* **Try it**: Reproduce the top of the data verbatim, through and including the line that contains "old: Batterie/schwarz".

· · · ·

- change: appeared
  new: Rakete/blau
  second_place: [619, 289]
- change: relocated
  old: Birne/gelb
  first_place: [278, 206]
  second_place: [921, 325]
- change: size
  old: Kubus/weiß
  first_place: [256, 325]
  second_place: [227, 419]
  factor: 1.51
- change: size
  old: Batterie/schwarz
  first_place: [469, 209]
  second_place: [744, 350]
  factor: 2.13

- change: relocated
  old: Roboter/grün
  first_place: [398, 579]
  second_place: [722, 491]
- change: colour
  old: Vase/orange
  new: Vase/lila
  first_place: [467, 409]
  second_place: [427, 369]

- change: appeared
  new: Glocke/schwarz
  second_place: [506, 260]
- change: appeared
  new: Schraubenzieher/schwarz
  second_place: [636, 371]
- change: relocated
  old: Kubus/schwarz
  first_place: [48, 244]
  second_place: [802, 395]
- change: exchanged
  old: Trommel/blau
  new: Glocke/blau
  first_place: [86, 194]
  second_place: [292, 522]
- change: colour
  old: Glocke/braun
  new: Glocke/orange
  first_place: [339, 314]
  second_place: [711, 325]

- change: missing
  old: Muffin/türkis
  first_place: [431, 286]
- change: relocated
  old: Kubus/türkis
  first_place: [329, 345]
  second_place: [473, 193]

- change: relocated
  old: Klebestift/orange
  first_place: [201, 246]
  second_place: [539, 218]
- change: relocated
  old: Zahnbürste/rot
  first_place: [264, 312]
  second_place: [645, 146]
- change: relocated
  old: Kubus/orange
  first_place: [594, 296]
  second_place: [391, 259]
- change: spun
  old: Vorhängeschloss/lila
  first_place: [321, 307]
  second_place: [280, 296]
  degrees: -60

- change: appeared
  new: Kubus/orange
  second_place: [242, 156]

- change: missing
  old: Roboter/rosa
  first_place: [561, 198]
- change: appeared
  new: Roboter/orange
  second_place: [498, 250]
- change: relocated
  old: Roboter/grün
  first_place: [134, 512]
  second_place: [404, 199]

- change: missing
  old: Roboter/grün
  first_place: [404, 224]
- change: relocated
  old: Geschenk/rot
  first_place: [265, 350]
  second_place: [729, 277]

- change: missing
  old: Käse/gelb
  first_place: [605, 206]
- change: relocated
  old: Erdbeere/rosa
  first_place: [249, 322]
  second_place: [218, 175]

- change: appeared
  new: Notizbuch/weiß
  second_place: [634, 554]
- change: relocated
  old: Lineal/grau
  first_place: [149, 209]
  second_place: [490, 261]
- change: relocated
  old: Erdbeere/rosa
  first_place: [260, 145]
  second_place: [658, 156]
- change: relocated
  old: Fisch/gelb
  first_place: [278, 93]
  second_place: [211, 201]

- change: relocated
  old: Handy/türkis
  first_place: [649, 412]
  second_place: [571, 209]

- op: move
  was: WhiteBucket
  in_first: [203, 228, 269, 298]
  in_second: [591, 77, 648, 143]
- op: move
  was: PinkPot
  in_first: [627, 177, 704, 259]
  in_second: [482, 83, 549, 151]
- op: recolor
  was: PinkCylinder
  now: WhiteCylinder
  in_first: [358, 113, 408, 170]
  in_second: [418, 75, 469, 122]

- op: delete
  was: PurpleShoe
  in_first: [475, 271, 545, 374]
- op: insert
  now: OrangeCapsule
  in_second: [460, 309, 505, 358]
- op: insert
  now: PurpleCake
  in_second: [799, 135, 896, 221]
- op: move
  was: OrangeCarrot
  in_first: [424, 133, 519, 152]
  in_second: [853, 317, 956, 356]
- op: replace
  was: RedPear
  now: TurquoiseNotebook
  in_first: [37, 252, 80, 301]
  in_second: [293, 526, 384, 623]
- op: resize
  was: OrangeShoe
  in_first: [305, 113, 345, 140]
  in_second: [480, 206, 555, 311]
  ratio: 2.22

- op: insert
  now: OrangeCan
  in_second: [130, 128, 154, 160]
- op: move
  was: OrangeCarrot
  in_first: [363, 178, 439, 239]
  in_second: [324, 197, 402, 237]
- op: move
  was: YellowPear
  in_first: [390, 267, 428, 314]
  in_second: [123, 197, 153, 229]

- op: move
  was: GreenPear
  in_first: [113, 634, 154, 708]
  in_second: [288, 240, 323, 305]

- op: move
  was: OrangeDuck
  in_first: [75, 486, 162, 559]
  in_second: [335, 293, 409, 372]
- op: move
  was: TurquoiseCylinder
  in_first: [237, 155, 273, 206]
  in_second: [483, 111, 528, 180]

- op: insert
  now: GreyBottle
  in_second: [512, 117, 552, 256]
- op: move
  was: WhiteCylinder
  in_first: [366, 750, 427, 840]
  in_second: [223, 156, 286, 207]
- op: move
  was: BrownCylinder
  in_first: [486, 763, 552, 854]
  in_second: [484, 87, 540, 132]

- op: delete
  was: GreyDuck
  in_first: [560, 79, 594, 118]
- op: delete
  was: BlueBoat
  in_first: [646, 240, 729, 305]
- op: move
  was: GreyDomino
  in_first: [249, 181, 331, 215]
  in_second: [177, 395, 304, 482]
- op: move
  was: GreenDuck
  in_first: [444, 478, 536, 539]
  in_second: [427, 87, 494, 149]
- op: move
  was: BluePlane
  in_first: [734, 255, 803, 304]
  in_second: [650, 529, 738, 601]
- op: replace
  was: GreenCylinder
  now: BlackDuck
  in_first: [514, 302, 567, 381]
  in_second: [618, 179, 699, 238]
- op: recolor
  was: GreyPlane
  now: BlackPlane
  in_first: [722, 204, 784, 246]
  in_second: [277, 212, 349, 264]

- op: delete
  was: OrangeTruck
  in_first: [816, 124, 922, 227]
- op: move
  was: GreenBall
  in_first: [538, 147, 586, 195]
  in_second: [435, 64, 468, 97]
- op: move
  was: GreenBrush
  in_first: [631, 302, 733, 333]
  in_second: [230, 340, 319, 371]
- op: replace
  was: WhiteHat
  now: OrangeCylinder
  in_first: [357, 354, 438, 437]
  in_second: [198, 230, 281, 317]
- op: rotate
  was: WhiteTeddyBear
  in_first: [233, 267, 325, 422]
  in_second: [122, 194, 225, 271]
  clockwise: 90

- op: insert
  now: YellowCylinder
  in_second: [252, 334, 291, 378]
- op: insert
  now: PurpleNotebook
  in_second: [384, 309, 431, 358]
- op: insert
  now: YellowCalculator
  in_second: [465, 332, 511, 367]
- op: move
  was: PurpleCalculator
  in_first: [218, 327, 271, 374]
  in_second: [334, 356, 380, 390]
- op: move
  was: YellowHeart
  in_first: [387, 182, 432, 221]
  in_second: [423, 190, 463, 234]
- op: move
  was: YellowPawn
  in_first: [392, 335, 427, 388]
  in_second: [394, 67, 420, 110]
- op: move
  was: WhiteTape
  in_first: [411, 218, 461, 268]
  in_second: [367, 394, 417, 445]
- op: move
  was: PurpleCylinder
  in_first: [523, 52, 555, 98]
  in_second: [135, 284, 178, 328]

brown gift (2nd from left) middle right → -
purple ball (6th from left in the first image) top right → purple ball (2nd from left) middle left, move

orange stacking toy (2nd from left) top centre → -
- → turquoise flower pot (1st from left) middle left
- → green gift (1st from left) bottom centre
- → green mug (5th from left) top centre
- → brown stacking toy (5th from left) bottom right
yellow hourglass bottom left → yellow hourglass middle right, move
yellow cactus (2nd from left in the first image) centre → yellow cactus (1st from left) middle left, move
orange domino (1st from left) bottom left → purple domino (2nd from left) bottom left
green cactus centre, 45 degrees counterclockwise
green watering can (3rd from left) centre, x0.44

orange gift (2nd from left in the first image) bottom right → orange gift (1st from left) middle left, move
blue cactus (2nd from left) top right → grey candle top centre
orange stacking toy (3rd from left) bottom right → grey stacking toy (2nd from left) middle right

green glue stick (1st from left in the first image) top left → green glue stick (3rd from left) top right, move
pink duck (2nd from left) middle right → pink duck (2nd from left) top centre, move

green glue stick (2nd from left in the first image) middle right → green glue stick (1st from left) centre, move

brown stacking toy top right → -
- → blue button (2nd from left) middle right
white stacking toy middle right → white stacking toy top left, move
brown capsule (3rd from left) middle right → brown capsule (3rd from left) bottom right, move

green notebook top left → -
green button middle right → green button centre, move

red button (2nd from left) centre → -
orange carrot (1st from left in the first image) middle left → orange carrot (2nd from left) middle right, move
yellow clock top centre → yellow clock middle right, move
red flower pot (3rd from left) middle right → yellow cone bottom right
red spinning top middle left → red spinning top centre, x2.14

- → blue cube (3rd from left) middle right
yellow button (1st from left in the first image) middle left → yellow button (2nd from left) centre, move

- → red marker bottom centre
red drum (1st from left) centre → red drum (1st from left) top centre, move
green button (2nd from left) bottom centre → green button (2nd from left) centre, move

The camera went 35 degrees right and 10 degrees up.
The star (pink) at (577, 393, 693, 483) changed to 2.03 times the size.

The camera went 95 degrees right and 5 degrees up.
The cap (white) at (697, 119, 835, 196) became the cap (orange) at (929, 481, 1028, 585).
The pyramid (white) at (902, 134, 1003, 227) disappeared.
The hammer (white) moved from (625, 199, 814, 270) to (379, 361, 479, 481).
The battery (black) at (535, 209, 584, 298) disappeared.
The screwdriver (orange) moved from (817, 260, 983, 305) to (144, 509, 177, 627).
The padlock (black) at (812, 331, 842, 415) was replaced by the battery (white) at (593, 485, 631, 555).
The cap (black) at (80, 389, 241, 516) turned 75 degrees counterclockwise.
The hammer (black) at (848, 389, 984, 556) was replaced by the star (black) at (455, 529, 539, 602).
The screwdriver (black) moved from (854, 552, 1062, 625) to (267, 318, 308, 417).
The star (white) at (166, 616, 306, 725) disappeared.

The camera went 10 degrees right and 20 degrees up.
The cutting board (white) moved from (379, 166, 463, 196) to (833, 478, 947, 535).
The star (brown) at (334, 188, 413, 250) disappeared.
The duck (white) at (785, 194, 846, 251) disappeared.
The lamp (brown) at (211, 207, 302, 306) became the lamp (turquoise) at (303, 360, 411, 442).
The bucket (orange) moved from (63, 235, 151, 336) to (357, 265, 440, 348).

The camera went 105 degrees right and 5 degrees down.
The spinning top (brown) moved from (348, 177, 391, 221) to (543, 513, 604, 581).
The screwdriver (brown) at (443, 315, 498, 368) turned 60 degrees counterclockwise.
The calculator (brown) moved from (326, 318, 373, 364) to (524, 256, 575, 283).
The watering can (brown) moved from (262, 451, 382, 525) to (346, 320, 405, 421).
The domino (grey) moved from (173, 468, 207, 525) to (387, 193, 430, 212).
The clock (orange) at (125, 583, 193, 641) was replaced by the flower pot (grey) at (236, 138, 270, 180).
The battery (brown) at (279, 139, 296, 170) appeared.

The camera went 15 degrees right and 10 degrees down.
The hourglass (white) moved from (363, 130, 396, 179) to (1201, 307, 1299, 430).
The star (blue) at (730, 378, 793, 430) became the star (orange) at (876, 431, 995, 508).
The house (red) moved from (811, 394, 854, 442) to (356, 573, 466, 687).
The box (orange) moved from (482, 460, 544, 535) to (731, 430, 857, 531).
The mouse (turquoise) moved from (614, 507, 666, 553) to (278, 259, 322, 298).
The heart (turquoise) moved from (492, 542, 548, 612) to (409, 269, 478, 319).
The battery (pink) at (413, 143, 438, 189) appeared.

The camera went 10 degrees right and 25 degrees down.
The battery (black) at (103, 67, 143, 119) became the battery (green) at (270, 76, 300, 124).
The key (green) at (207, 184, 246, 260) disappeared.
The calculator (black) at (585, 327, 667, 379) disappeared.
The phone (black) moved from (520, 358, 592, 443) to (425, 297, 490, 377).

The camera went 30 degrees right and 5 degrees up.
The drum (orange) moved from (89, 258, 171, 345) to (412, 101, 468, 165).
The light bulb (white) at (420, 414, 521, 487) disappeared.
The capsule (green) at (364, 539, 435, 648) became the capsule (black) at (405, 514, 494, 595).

· · · ·

* **Problem solution**:
- change: appeared
  new: Rakete/blau
  second_place: [619, 289]
- change: relocated
  old: Birne/gelb
  first_place: [278, 206]
  second_place: [921, 325]
- change: size
  old: Kubus/weiß
  first_place: [256, 325]
  second_place: [227, 419]
  factor: 1.51
- change: size
  old: Batterie/schwarz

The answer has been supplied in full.